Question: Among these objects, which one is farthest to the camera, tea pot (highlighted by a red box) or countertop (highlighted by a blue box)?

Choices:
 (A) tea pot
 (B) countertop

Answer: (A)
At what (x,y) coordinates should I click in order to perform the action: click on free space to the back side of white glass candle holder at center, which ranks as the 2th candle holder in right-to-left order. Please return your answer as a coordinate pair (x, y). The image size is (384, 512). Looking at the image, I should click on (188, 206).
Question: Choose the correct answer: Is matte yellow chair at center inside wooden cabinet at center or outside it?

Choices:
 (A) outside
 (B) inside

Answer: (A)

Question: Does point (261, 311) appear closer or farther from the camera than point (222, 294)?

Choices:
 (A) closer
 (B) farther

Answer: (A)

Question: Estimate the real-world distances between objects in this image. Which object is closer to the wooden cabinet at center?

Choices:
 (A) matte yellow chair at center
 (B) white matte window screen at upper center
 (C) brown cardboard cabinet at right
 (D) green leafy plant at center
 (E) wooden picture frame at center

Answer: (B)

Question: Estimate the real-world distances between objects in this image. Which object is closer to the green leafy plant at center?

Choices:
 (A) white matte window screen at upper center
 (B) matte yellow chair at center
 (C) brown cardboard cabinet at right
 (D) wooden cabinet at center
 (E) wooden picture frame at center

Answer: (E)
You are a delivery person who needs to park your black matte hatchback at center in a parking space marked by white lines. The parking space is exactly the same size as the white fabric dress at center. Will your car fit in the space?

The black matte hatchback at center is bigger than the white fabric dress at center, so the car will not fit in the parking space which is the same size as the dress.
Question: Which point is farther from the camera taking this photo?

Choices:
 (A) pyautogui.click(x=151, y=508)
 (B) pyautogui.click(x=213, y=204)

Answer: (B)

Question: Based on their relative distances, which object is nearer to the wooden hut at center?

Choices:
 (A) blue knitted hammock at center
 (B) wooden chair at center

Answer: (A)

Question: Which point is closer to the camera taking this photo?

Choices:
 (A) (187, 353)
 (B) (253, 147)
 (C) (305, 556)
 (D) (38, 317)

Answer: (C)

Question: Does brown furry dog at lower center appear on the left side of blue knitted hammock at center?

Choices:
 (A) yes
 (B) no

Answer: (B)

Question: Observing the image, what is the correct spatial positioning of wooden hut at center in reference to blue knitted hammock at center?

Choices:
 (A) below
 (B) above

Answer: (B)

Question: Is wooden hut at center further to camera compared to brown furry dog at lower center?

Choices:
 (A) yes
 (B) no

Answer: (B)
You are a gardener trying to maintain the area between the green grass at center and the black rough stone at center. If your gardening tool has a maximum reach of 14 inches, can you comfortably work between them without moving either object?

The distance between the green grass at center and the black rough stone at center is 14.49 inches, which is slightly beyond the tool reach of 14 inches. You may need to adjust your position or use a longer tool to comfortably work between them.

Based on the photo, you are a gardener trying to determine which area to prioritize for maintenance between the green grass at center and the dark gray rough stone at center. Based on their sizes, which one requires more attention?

PROBLEM REQUIREMENTS: Could you rewrite the lines from the one containing "The distance between" through the end of the lines, both included, as a JSON list of strings with one string per line and blank lines left out?

OUTPUT FOR THIS TASK:
[
  "The distance between the green grass at center and the black rough stone at center is 14.49 inches, which is slightly beyond the tool reach of 14 inches. You may need to adjust your position or use a longer tool to comfortably work between them.",
  "Based on the photo, you are a gardener trying to determine which area to prioritize for maintenance between the green grass at center and the dark gray rough stone at center. Based on their sizes, which one requires more attention?"
]